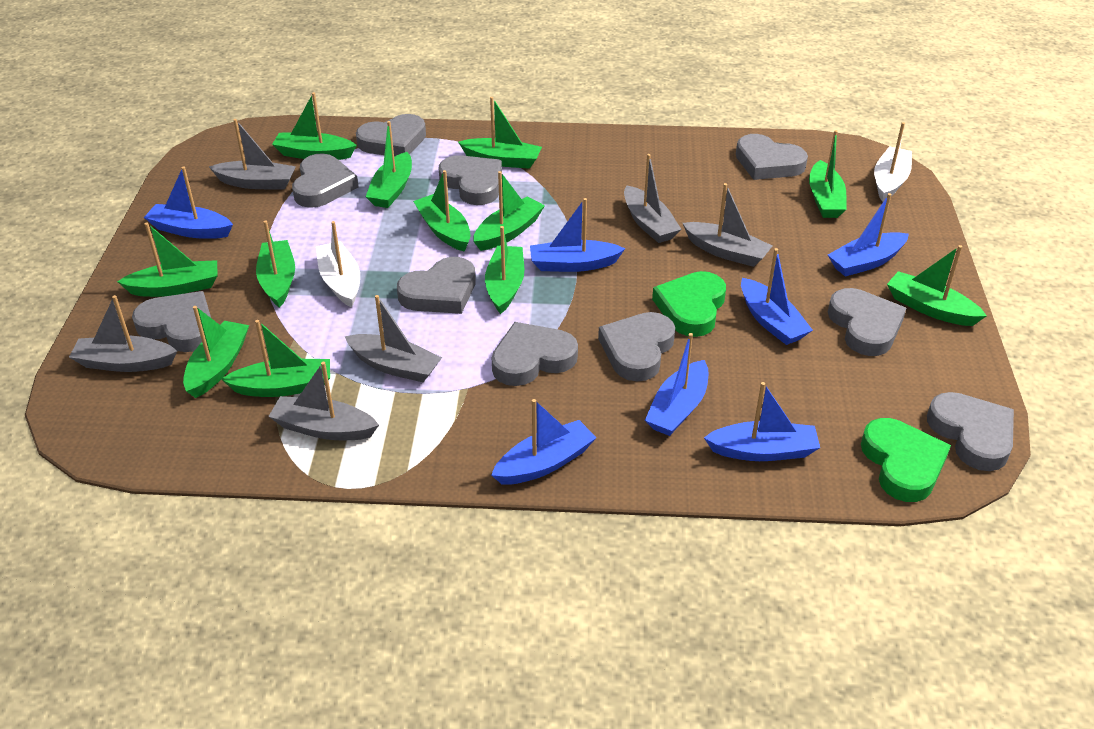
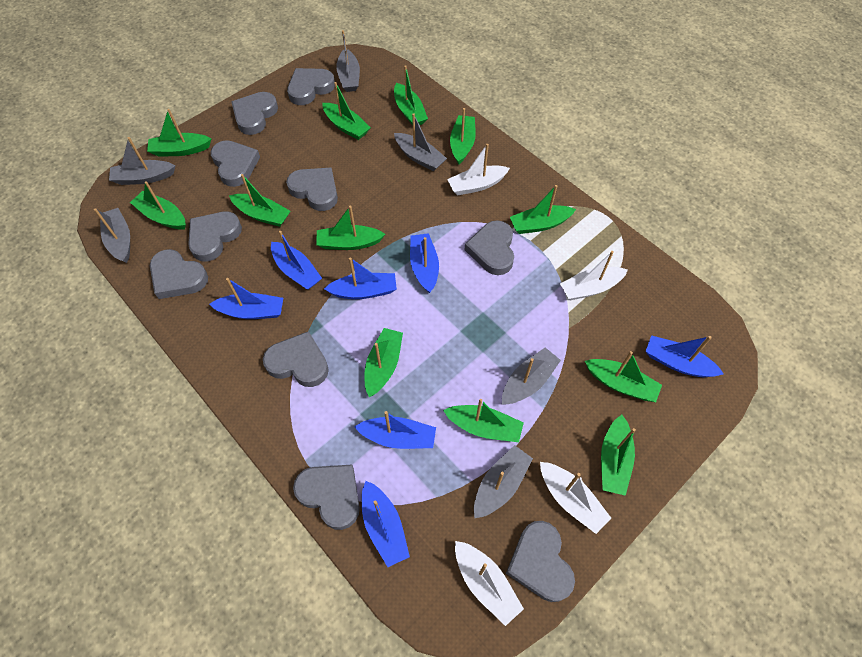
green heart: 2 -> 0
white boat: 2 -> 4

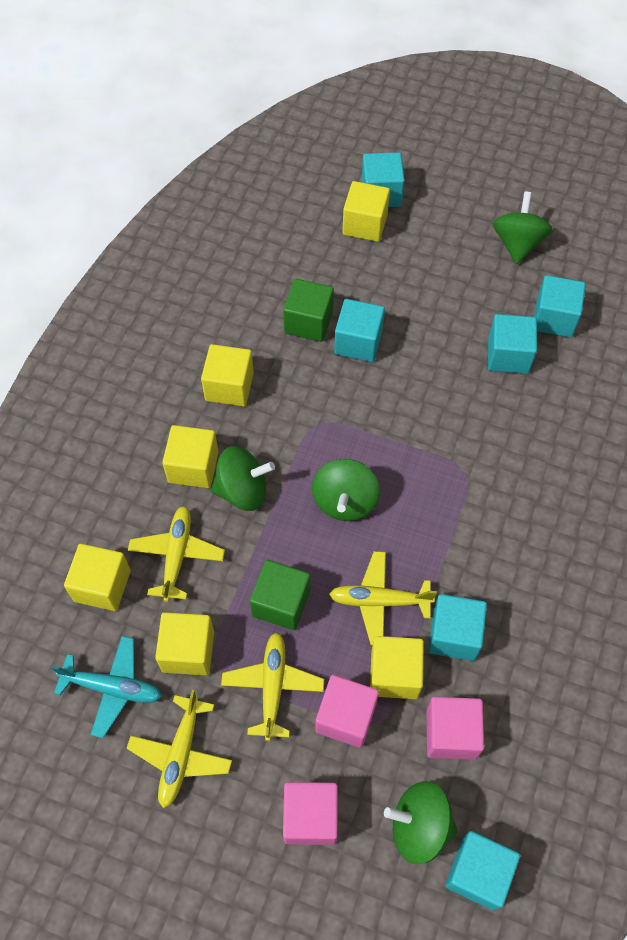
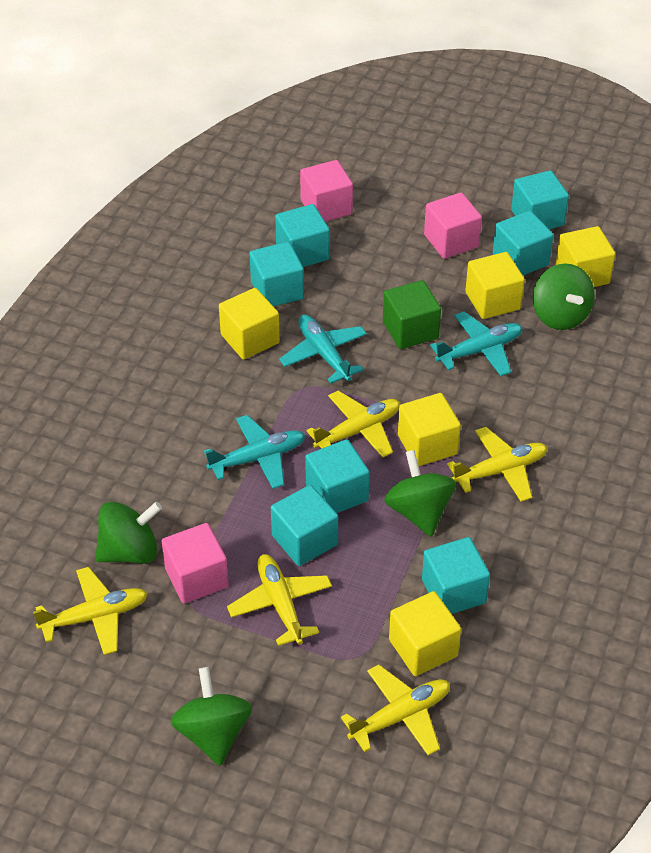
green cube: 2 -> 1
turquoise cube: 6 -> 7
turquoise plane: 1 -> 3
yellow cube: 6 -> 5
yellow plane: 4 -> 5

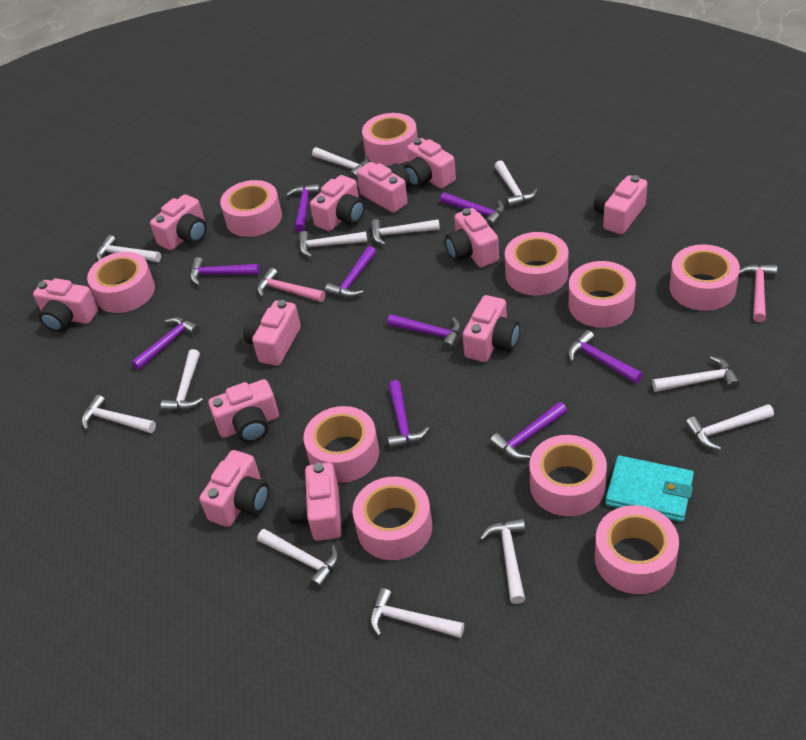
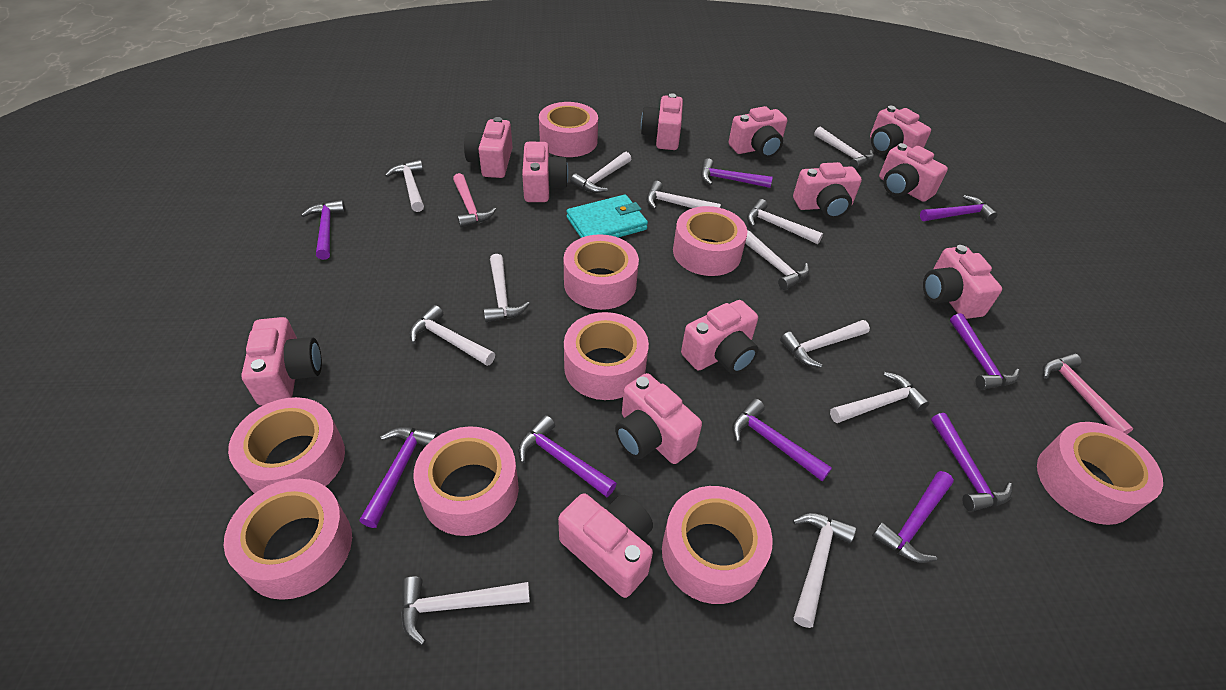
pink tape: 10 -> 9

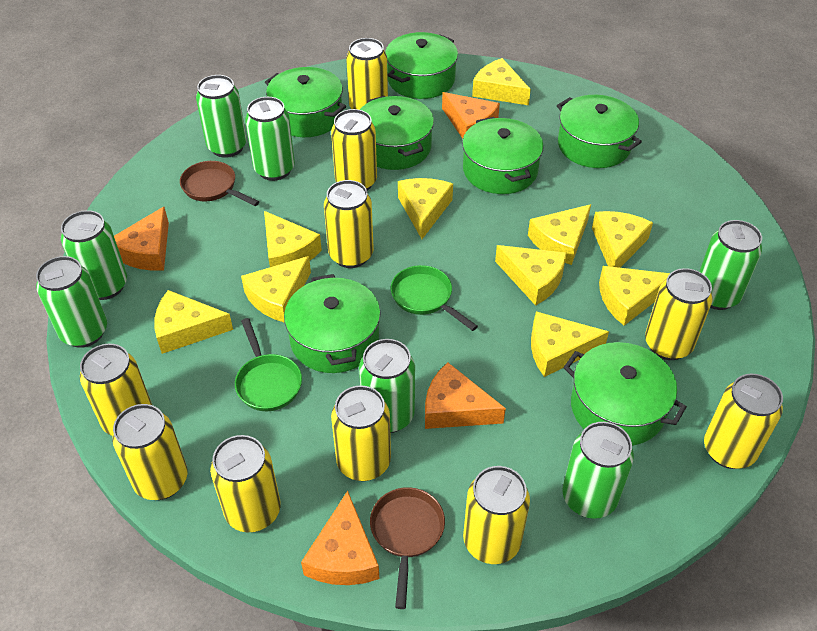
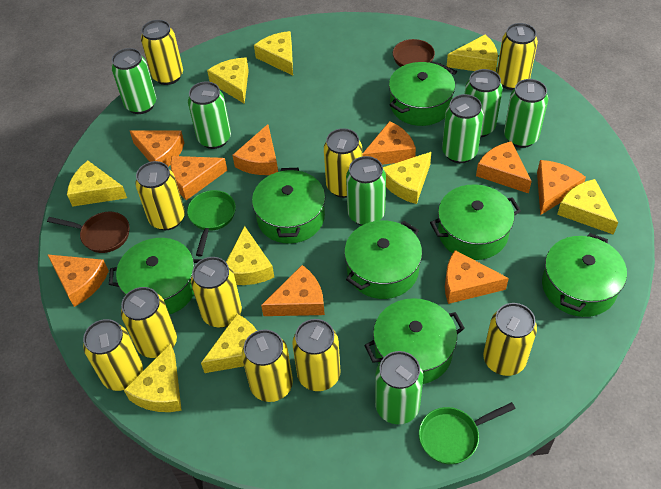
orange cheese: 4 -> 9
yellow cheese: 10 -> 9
== == ==
• EXERCISE GOAL: All preceding records should be duplicated verbatim, images excepted.

• WRITTEN SOLUTION:
green heart: 2 -> 0
white boat: 2 -> 4

green cube: 2 -> 1
turquoise cube: 6 -> 7
turquoise plane: 1 -> 3
yellow cube: 6 -> 5
yellow plane: 4 -> 5

pink tape: 10 -> 9

orange cheese: 4 -> 9
yellow cheese: 10 -> 9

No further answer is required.